EXERCISE AIM: Every line between the top of the data below and the line with "F1: 100mA (GND, JACK) -> 100mA (+9V, JACK)", both ends included, must be retyped exactly.

++++ SUPPLIED MATERIAL ++++

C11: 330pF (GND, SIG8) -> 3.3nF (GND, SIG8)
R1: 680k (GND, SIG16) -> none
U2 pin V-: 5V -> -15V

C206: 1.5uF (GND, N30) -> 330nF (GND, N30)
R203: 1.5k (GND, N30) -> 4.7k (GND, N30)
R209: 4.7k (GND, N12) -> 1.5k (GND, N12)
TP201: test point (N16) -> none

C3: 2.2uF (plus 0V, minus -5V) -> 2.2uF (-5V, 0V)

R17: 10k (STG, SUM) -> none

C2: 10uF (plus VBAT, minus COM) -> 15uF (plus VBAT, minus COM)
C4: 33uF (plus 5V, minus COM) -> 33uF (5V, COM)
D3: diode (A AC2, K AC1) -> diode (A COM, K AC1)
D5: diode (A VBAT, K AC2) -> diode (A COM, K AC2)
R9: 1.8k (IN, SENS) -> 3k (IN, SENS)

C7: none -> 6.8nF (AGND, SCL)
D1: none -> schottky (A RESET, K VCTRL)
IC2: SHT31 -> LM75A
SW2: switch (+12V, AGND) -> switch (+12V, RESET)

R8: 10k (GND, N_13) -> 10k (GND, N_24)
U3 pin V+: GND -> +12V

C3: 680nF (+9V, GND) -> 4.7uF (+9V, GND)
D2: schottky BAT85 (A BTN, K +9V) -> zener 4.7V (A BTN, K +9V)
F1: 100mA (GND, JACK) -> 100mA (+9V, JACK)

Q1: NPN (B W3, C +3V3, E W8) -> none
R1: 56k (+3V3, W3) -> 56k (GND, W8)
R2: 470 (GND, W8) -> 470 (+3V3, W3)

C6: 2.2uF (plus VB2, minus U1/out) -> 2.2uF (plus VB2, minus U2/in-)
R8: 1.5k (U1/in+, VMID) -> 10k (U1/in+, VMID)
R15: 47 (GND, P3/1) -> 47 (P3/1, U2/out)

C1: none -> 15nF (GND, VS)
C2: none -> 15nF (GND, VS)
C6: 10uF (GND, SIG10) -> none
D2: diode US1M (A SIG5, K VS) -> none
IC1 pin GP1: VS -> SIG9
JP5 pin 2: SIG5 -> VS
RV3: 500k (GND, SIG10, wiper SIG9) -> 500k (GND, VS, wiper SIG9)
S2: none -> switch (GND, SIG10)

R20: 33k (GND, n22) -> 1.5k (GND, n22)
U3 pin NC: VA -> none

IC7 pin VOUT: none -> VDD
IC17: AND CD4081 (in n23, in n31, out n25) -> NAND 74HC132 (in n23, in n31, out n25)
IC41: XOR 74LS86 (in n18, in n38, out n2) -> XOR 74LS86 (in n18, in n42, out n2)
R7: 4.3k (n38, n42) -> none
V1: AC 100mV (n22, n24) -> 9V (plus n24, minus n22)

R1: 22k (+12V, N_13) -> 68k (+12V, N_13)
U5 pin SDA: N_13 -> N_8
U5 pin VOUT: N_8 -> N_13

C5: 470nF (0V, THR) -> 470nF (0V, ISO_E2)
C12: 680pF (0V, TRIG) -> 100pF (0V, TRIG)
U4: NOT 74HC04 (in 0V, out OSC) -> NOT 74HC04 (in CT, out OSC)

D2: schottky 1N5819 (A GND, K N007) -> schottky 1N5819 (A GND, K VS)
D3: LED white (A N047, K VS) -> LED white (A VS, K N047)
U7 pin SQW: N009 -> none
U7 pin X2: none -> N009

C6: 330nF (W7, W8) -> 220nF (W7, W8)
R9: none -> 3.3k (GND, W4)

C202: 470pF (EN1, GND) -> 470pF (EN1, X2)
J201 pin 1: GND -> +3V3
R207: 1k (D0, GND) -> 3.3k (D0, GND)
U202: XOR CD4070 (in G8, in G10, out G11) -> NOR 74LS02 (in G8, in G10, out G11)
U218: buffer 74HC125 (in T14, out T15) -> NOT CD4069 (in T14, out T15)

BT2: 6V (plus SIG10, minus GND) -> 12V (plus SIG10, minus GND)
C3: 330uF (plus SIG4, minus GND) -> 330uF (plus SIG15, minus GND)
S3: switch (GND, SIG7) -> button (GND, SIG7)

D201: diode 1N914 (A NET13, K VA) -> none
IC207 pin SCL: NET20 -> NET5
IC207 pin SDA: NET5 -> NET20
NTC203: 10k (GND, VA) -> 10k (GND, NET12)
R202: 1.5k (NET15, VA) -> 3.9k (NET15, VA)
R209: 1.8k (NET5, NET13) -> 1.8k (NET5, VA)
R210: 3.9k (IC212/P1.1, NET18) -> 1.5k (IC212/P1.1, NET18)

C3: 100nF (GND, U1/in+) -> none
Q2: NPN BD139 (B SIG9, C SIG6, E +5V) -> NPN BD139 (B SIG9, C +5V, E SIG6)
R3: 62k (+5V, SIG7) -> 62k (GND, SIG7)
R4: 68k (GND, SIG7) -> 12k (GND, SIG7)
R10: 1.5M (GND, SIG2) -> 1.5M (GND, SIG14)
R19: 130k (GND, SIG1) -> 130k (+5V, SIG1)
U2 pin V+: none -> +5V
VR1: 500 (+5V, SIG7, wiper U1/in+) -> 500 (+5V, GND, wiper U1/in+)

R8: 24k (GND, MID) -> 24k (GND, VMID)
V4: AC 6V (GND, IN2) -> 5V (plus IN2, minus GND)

++++

TASK RESPONSE:
C11: 330pF (GND, SIG8) -> 3.3nF (GND, SIG8)
R1: 680k (GND, SIG16) -> none
U2 pin V-: 5V -> -15V

C206: 1.5uF (GND, N30) -> 330nF (GND, N30)
R203: 1.5k (GND, N30) -> 4.7k (GND, N30)
R209: 4.7k (GND, N12) -> 1.5k (GND, N12)
TP201: test point (N16) -> none

C3: 2.2uF (plus 0V, minus -5V) -> 2.2uF (-5V, 0V)

R17: 10k (STG, SUM) -> none

C2: 10uF (plus VBAT, minus COM) -> 15uF (plus VBAT, minus COM)
C4: 33uF (plus 5V, minus COM) -> 33uF (5V, COM)
D3: diode (A AC2, K AC1) -> diode (A COM, K AC1)
D5: diode (A VBAT, K AC2) -> diode (A COM, K AC2)
R9: 1.8k (IN, SENS) -> 3k (IN, SENS)

C7: none -> 6.8nF (AGND, SCL)
D1: none -> schottky (A RESET, K VCTRL)
IC2: SHT31 -> LM75A
SW2: switch (+12V, AGND) -> switch (+12V, RESET)

R8: 10k (GND, N_13) -> 10k (GND, N_24)
U3 pin V+: GND -> +12V

C3: 680nF (+9V, GND) -> 4.7uF (+9V, GND)
D2: schottky BAT85 (A BTN, K +9V) -> zener 4.7V (A BTN, K +9V)
F1: 100mA (GND, JACK) -> 100mA (+9V, JACK)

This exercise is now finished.